Records from a data collection:
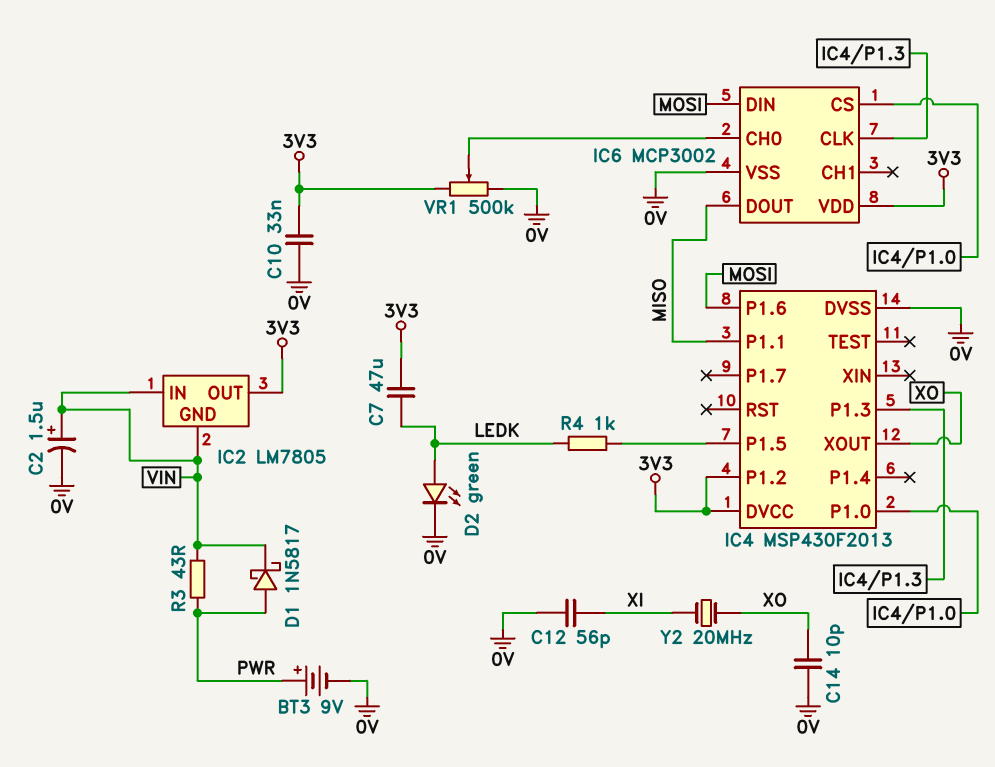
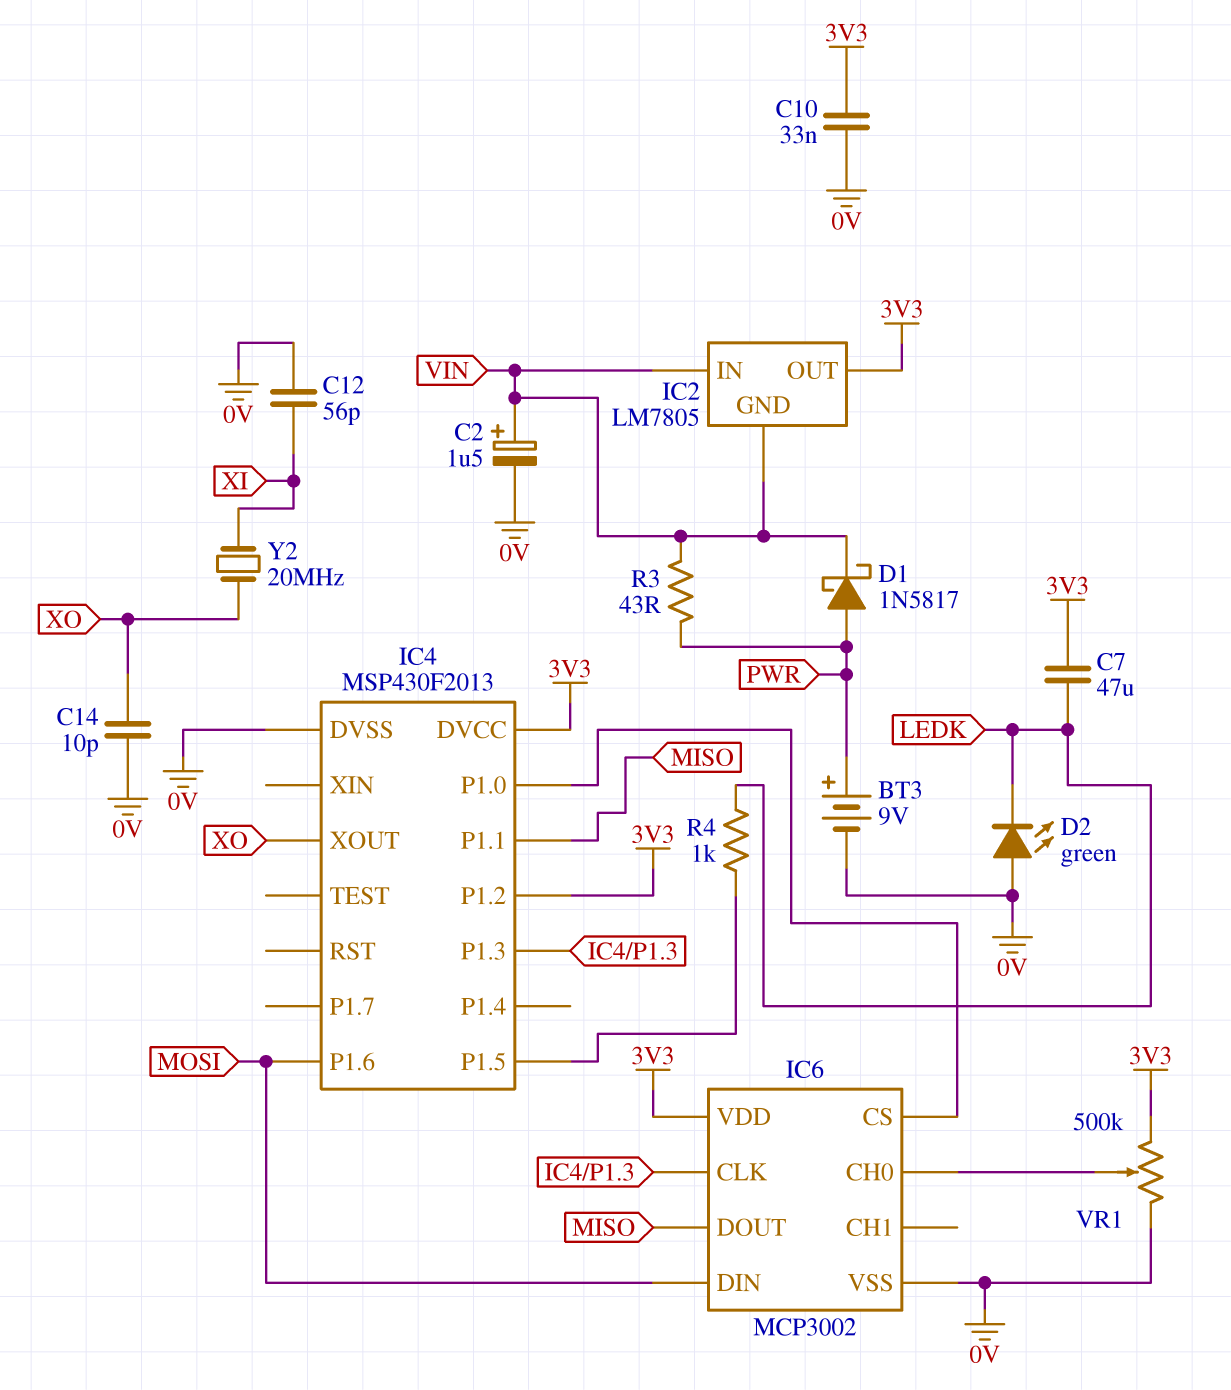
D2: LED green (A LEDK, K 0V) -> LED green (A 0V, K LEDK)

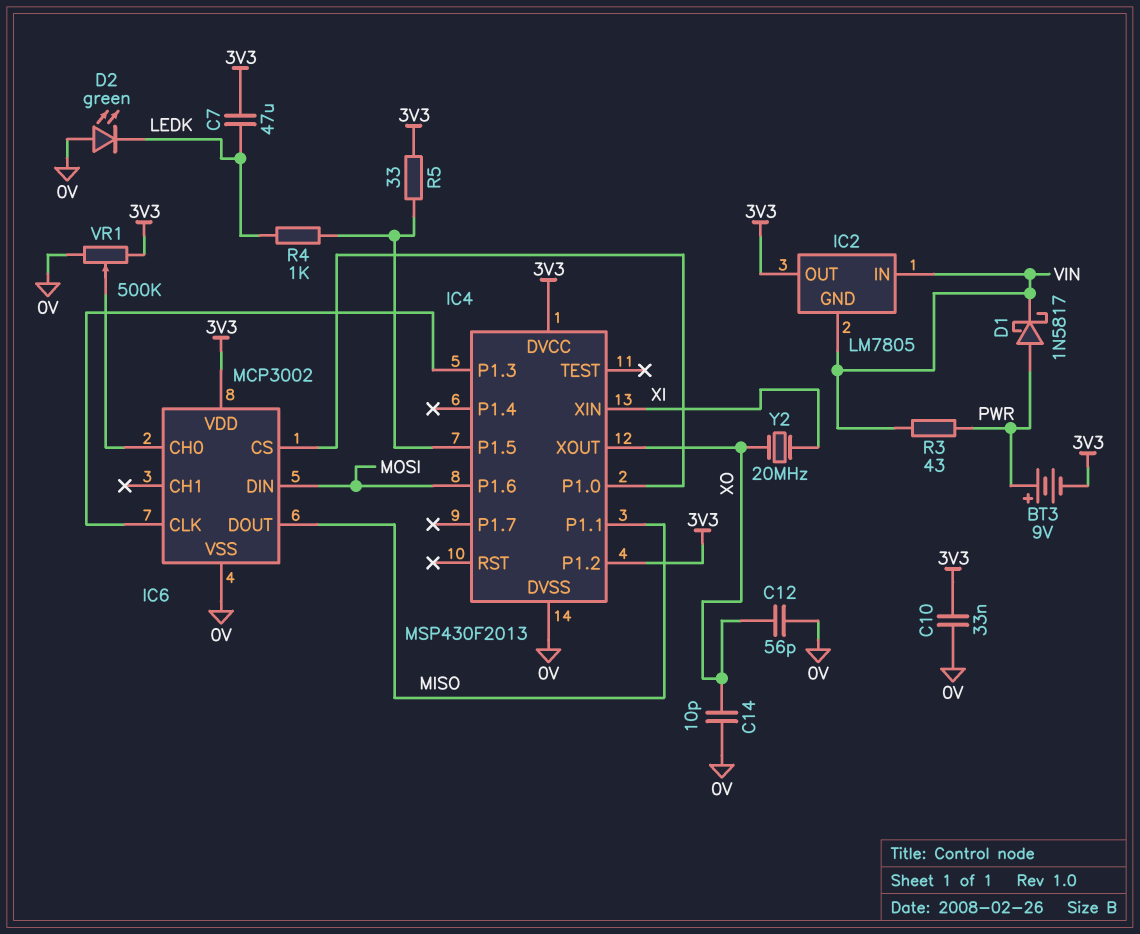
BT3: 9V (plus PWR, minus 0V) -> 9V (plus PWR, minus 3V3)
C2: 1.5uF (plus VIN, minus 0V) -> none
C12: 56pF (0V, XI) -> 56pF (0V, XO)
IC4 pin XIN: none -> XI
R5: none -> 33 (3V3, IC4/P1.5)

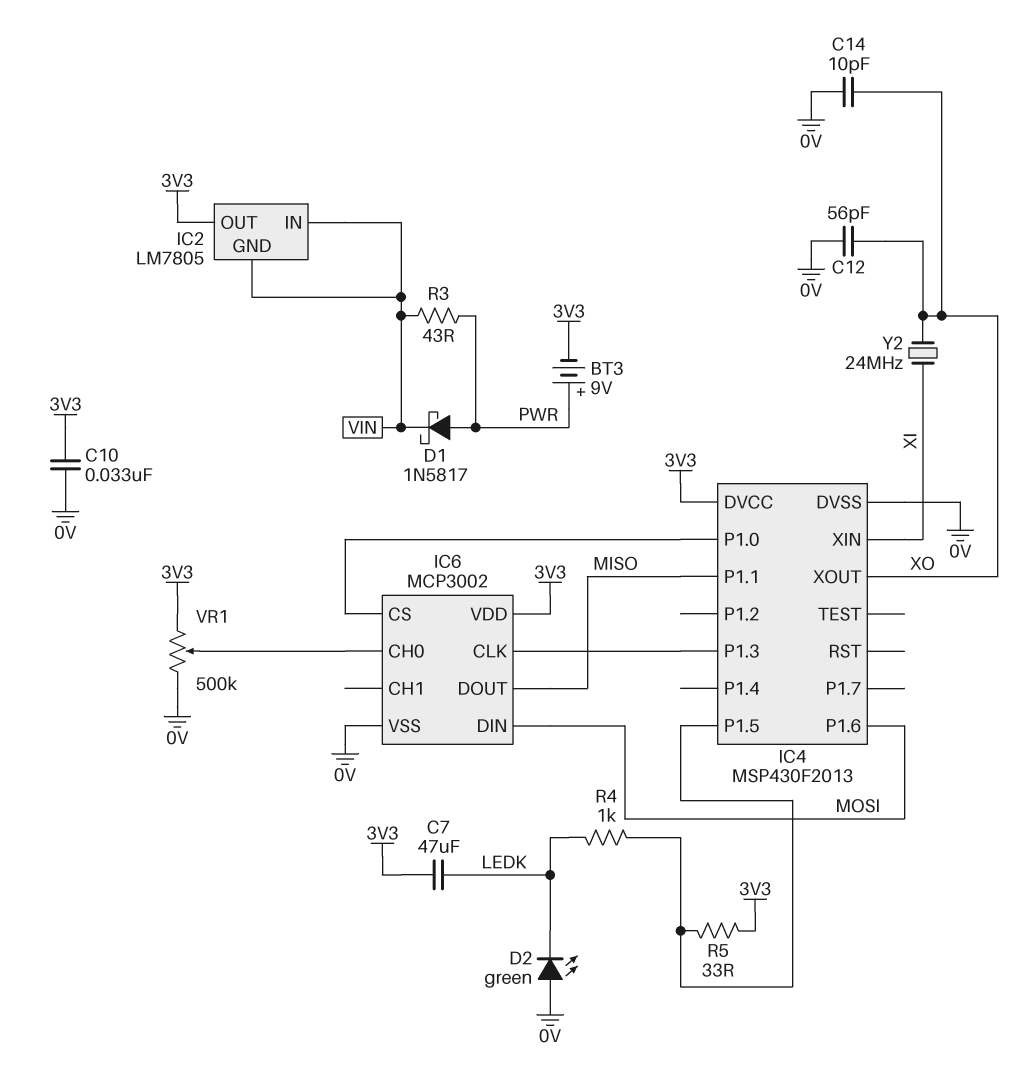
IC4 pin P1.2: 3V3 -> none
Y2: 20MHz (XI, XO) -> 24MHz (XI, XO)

● WHAT TO WORK ON: Take the line with "IC4 pin XIN: none -> XI" as the first line and the last line of the records above as the final one; reproduce exactly the lines between them, both included, without pictures.

● OUTPUT OF THE EXERCISE:
IC4 pin XIN: none -> XI
R5: none -> 33 (3V3, IC4/P1.5)

IC4 pin P1.2: 3V3 -> none
Y2: 20MHz (XI, XO) -> 24MHz (XI, XO)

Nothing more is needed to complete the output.